Spatial reasoning data
· · · · · · ·
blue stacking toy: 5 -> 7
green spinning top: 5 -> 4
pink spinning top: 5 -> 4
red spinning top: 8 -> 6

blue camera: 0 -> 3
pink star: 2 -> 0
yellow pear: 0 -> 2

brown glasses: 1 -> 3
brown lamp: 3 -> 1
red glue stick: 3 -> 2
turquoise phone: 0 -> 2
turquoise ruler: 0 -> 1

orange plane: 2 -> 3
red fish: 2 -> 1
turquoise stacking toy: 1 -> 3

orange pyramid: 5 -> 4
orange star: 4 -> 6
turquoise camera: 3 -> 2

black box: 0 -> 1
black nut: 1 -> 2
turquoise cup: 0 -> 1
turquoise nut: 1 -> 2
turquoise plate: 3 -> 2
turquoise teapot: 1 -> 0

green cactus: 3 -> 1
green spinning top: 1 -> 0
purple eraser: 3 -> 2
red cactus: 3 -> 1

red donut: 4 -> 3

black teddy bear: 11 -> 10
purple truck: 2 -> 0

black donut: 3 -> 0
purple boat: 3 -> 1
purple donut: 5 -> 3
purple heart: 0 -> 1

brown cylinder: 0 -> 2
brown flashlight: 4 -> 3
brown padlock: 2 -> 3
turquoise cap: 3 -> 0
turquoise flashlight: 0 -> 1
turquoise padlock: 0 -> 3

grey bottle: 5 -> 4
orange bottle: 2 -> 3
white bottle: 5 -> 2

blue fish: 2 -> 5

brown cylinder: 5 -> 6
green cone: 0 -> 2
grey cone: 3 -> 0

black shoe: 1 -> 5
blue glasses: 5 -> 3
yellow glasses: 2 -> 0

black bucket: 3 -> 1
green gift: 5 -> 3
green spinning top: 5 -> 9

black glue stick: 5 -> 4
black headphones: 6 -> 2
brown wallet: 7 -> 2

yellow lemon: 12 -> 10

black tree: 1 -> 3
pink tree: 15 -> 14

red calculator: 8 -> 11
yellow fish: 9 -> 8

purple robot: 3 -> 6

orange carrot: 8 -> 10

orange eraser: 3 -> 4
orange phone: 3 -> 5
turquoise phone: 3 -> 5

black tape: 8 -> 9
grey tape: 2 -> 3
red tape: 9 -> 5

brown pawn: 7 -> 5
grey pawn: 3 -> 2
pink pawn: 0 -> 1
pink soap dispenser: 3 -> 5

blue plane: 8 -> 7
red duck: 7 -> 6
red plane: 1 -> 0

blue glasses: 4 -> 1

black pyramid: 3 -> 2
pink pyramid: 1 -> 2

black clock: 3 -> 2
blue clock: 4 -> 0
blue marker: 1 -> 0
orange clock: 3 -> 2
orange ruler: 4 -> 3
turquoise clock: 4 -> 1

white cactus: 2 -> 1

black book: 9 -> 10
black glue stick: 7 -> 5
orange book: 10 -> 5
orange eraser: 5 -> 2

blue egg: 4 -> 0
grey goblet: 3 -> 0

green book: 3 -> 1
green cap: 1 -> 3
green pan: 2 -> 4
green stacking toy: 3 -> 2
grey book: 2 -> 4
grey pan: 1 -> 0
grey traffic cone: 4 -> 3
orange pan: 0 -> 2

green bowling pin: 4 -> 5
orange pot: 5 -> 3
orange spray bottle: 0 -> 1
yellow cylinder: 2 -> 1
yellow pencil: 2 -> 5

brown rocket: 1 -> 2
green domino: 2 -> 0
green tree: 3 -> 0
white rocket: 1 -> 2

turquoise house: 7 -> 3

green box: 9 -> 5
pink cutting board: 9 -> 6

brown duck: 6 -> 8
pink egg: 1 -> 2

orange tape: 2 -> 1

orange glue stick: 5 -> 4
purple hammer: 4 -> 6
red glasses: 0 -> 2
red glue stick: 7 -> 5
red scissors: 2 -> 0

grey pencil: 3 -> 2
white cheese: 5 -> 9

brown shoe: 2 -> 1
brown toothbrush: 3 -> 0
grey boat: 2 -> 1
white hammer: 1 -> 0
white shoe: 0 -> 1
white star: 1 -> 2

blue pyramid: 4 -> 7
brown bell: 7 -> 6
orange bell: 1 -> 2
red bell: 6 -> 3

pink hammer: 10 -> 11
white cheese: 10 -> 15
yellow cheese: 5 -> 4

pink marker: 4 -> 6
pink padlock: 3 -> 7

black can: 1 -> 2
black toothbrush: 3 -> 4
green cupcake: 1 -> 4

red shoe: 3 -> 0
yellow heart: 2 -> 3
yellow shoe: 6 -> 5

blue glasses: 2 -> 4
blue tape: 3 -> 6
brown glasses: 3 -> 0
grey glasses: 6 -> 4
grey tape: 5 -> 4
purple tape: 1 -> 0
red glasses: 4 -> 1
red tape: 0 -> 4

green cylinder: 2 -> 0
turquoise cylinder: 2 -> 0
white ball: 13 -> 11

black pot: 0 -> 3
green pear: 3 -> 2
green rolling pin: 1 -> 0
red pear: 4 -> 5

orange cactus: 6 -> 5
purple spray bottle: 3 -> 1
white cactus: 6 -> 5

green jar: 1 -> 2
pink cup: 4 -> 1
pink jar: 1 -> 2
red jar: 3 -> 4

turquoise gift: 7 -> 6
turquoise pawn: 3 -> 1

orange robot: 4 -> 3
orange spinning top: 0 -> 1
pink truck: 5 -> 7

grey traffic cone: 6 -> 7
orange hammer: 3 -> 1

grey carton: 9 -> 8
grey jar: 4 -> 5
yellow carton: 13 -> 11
· · · · · · ·
▶ **PROBLEM STATEMENT**: Repeat exactly the lines from the first line of the records above through the line containing "turquoise nut: 1 -> 2", both included, and nothing else.

▶ **TASK RESPONSE**:
blue stacking toy: 5 -> 7
green spinning top: 5 -> 4
pink spinning top: 5 -> 4
red spinning top: 8 -> 6

blue camera: 0 -> 3
pink star: 2 -> 0
yellow pear: 0 -> 2

brown glasses: 1 -> 3
brown lamp: 3 -> 1
red glue stick: 3 -> 2
turquoise phone: 0 -> 2
turquoise ruler: 0 -> 1

orange plane: 2 -> 3
red fish: 2 -> 1
turquoise stacking toy: 1 -> 3

orange pyramid: 5 -> 4
orange star: 4 -> 6
turquoise camera: 3 -> 2

black box: 0 -> 1
black nut: 1 -> 2
turquoise cup: 0 -> 1
turquoise nut: 1 -> 2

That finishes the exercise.